__TASK__: Count how many lines in this material contain "KEYS". The answer is that number alone.

%%

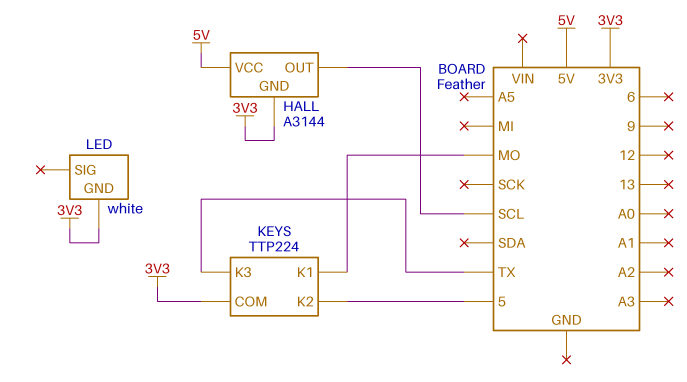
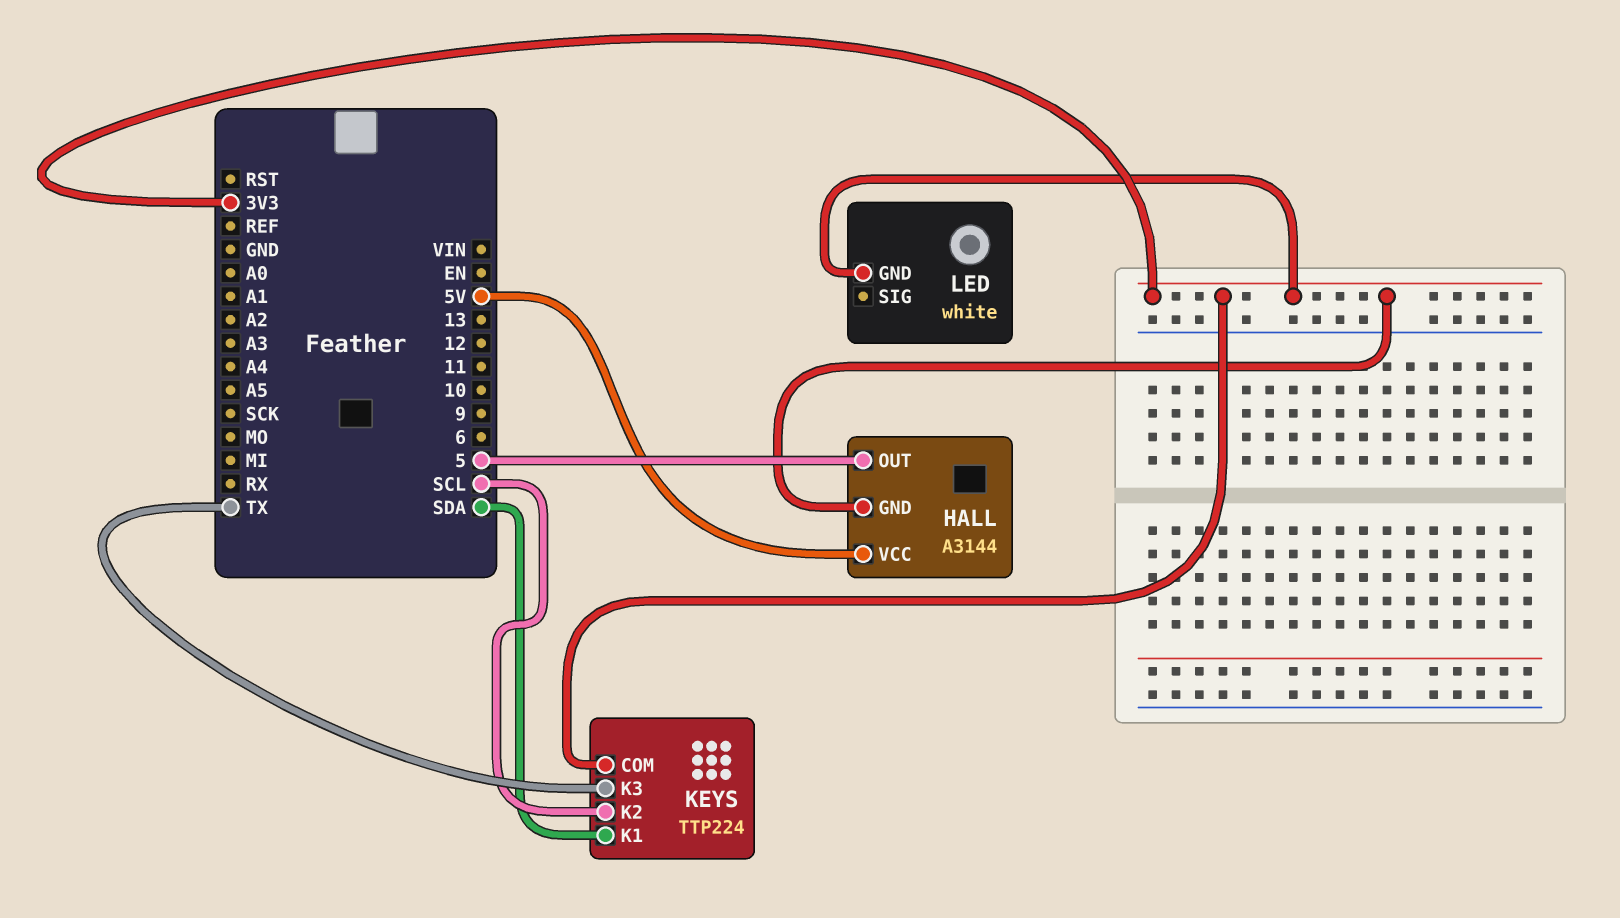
HALL pin OUT: SCL -> 5
KEYS pin K1: MO -> SDA
KEYS pin K2: 5 -> SCL

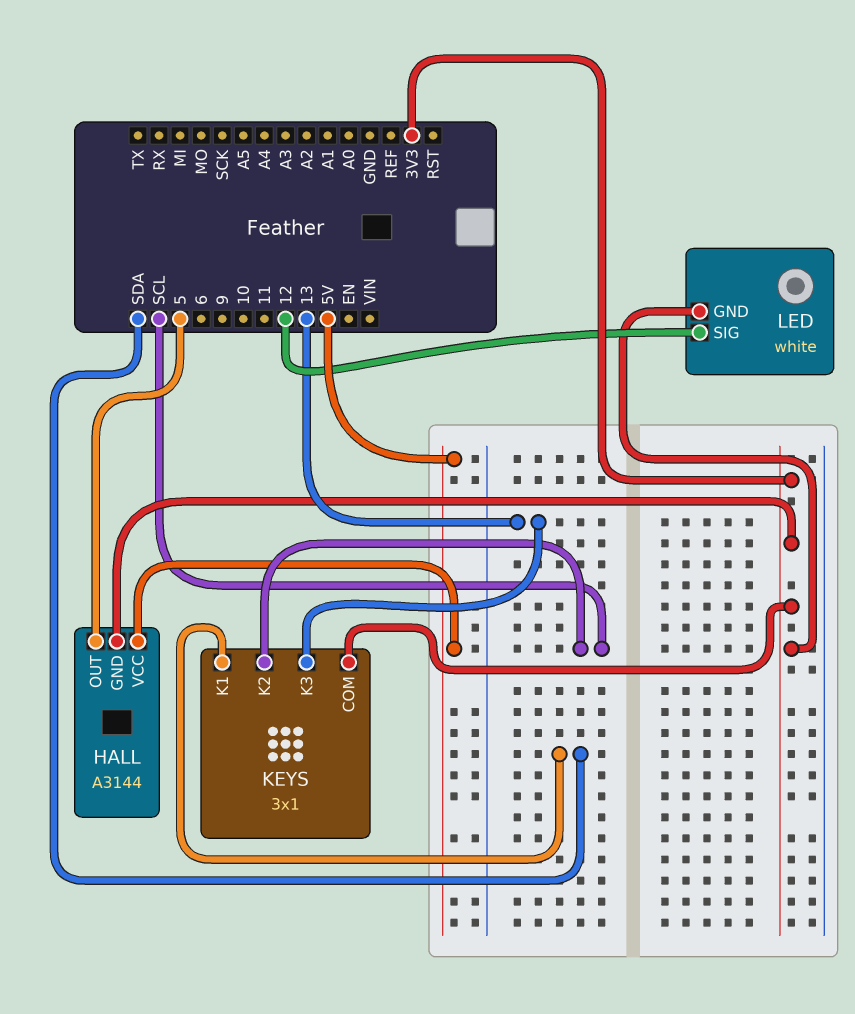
KEYS: TTP224 -> 3x1
KEYS pin K3: TX -> 13
LED pin SIG: none -> 12

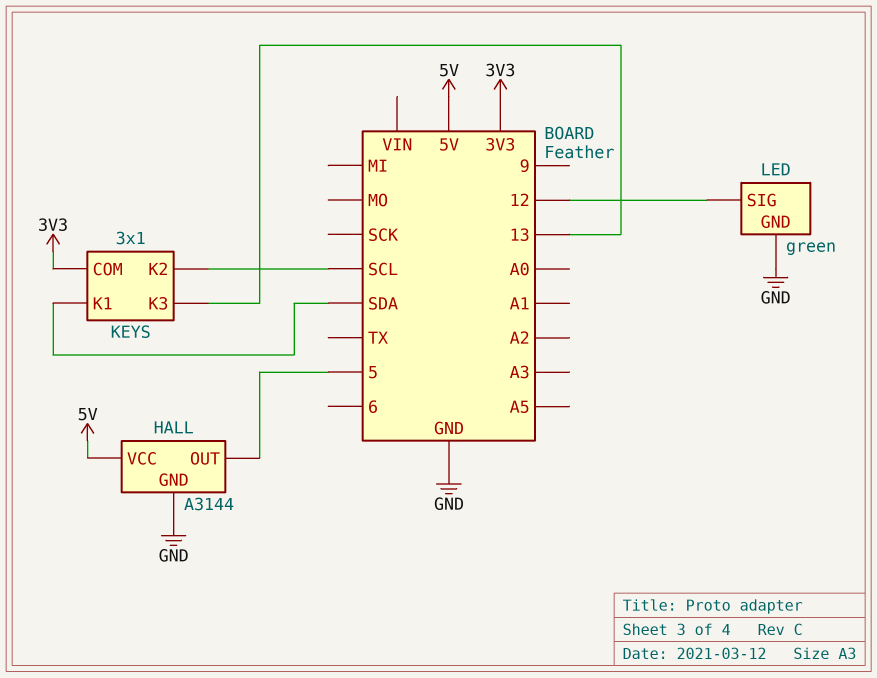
HALL pin GND: 3V3 -> GND
LED: white -> green
LED pin GND: 3V3 -> GND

%%

__RESULT BELOW__: 4